[Data excerpted from a collection]
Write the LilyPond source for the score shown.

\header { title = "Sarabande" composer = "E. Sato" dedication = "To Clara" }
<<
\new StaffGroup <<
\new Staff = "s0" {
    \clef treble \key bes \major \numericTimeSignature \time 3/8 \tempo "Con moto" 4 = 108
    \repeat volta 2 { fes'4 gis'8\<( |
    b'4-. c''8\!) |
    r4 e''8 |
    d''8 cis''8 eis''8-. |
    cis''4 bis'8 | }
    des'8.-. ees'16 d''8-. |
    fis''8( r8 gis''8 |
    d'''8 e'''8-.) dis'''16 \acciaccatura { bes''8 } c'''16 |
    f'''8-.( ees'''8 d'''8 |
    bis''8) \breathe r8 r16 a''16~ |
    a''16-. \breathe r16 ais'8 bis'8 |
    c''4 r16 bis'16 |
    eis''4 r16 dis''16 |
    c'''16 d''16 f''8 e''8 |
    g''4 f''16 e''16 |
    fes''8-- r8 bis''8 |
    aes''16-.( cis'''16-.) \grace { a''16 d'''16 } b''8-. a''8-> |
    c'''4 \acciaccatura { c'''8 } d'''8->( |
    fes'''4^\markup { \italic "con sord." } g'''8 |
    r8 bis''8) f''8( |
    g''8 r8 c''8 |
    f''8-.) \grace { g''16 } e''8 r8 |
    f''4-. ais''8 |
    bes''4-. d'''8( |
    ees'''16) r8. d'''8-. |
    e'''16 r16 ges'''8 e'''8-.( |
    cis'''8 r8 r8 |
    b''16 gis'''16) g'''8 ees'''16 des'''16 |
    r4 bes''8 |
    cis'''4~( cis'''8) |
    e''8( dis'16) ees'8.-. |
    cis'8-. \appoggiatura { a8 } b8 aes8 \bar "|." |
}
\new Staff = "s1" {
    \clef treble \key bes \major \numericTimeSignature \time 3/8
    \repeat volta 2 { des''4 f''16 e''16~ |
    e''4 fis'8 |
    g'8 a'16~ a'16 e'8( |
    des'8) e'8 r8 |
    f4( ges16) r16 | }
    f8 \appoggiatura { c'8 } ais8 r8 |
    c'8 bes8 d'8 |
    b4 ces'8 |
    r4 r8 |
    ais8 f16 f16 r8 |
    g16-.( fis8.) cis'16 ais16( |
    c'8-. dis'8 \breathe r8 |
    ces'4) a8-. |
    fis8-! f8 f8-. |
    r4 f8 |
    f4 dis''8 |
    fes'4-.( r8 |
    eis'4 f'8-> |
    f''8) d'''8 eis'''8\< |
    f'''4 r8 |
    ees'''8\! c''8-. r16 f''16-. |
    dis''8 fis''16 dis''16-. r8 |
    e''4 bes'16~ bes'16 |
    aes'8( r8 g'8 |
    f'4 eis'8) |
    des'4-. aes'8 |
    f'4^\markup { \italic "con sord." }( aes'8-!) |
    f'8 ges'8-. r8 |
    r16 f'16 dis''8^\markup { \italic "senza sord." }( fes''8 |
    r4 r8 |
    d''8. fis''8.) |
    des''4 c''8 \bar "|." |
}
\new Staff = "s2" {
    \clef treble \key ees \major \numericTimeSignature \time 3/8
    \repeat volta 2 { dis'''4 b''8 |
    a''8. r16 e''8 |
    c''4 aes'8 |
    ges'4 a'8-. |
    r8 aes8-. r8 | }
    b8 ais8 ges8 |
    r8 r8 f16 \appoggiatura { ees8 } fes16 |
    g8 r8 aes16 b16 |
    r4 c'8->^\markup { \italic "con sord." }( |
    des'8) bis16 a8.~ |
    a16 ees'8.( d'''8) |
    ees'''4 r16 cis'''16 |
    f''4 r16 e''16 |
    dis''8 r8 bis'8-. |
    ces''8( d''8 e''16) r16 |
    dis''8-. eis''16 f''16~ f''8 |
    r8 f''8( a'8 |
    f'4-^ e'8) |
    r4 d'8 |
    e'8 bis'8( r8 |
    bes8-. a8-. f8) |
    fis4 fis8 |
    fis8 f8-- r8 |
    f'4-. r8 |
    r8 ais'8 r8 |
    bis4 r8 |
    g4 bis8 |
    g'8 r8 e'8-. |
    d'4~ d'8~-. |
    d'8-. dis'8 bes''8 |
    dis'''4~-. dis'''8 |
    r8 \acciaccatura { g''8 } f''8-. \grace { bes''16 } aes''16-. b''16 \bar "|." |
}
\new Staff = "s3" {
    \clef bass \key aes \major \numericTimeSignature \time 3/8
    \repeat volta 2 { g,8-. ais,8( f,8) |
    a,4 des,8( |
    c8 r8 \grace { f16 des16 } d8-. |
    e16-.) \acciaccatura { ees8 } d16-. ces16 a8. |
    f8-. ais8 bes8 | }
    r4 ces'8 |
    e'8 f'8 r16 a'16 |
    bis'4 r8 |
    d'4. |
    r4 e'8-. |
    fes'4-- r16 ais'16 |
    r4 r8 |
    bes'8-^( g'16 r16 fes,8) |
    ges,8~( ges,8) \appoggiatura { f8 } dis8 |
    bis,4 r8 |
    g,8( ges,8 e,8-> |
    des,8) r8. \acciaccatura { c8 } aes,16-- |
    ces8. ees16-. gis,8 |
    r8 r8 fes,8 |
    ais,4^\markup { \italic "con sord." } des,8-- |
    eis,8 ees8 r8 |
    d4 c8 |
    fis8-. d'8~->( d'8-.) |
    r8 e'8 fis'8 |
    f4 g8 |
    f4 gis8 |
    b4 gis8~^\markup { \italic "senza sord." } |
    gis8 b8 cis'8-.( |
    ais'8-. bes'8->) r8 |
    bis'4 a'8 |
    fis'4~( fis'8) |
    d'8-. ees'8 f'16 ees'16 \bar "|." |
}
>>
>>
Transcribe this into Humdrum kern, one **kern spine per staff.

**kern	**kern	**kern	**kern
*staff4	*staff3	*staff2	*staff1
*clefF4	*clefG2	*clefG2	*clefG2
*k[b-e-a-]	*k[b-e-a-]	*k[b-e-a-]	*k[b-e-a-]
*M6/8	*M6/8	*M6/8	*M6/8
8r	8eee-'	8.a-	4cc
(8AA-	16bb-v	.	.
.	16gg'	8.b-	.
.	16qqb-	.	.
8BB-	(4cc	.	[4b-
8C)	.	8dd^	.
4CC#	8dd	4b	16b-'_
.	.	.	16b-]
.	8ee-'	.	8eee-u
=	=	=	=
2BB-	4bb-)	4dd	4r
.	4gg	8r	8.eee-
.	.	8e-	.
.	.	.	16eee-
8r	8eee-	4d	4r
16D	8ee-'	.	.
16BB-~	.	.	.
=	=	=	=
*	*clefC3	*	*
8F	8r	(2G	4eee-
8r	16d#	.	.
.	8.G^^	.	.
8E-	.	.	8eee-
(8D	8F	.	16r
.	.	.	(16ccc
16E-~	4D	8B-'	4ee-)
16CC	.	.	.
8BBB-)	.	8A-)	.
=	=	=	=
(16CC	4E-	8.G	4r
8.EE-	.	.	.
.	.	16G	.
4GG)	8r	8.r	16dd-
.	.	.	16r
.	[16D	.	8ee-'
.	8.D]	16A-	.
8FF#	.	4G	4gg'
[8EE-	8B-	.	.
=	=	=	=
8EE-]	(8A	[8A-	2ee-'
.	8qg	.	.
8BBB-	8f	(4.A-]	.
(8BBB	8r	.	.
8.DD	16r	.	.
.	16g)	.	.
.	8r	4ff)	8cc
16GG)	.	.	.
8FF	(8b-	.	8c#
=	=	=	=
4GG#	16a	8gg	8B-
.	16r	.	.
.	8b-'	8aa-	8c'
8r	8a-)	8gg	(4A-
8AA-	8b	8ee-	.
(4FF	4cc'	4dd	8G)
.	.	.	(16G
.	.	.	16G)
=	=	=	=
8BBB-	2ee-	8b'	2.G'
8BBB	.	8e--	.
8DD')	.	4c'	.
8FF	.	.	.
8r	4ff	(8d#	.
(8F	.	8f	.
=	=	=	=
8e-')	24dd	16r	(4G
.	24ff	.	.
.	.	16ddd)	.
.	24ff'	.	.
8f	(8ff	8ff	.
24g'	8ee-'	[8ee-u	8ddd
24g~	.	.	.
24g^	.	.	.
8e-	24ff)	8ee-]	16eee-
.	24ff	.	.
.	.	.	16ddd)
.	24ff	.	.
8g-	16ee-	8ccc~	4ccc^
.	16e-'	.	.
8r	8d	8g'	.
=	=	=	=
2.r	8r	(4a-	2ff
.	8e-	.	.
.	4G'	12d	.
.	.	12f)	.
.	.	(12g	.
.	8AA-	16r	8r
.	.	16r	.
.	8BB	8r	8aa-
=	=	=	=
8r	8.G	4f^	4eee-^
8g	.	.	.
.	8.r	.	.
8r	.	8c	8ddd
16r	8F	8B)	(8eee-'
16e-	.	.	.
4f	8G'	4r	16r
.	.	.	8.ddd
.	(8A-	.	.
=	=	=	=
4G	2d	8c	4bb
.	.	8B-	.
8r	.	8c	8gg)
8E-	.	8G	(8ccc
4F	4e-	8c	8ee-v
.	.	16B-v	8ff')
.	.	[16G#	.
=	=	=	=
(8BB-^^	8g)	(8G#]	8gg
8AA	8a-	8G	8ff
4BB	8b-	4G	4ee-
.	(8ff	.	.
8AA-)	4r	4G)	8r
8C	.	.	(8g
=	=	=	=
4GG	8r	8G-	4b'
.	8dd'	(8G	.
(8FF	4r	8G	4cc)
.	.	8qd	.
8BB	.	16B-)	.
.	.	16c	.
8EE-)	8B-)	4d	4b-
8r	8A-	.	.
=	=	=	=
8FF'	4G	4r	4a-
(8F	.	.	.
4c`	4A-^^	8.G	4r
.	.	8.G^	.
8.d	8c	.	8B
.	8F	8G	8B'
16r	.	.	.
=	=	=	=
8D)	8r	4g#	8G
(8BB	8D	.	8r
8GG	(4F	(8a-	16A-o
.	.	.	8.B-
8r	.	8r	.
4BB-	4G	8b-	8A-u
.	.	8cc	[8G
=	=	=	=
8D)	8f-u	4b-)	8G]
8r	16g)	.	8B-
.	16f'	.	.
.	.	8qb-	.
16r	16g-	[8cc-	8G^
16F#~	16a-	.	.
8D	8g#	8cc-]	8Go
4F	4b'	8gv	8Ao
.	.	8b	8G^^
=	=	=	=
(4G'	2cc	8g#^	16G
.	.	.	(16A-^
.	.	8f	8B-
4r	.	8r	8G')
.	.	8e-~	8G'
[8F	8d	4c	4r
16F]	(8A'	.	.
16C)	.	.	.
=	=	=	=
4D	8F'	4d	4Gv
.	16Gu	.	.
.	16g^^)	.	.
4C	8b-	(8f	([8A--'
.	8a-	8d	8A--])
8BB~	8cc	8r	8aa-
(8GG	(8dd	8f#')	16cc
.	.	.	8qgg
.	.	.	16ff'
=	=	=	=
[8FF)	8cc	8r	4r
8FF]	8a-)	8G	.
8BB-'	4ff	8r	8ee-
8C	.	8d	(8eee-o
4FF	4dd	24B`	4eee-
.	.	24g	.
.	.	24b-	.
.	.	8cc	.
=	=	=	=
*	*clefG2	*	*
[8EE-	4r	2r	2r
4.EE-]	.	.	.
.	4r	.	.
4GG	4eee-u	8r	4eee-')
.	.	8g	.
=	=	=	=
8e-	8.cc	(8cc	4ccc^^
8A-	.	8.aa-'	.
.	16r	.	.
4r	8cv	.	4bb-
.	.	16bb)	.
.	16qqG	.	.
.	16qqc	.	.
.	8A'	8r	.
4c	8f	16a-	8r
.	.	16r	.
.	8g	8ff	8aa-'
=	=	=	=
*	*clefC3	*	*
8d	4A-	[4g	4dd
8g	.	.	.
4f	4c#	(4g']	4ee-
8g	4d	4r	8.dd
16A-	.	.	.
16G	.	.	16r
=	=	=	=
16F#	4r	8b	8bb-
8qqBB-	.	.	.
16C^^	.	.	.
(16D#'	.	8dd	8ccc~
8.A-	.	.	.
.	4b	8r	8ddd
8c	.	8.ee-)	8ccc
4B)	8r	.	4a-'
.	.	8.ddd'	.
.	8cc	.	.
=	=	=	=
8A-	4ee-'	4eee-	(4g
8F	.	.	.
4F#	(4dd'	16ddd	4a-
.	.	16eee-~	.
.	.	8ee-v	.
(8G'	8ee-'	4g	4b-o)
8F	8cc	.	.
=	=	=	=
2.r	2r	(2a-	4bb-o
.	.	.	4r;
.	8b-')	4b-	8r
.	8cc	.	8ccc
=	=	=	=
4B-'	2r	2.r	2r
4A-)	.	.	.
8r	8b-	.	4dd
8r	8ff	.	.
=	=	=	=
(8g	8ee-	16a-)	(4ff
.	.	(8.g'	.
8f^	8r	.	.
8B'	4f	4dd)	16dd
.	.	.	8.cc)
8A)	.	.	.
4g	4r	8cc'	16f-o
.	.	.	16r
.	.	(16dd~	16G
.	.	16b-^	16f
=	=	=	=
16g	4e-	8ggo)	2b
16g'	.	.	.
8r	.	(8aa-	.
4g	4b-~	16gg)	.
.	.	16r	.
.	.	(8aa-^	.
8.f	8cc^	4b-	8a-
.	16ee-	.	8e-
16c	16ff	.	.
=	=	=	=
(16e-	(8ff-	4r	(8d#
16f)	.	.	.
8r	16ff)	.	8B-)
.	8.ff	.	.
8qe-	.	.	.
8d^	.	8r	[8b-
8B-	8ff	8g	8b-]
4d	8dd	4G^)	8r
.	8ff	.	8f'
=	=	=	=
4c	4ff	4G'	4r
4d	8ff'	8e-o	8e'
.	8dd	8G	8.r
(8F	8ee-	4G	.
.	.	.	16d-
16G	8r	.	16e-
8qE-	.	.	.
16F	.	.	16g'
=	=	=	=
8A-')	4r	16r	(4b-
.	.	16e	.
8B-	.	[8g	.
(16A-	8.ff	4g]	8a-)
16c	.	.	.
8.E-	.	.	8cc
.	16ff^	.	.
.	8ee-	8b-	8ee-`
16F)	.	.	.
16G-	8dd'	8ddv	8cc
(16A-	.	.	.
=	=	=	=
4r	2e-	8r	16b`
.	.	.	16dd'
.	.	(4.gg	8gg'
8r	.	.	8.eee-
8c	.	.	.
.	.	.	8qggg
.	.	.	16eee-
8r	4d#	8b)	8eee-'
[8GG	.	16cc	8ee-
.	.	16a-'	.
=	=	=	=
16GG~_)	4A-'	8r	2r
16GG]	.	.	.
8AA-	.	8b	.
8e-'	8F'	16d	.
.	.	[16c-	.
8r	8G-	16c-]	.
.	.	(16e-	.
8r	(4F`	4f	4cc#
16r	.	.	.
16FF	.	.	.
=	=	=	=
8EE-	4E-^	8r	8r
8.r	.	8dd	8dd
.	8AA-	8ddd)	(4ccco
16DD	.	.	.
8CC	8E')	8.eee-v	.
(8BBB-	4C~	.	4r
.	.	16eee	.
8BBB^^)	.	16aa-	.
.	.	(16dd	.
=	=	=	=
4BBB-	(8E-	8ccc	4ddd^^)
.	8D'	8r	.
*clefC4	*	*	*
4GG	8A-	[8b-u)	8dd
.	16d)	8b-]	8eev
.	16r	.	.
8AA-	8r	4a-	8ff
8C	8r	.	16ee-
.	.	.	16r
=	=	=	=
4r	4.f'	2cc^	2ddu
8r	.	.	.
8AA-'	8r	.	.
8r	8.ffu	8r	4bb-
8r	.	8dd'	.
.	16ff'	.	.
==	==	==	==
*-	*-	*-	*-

Exercise prompt. Pick out every line of the data above that contains the string "repeat", and copy each one. Matching is case-sensitive.

Full output.
    \repeat volta 2 { fes'4 gis'8\<( |
    \repeat volta 2 { des''4 f''16 e''16~ |
    \repeat volta 2 { dis'''4 b''8 |
    \repeat volta 2 { g,8-. ais,8( f,8) |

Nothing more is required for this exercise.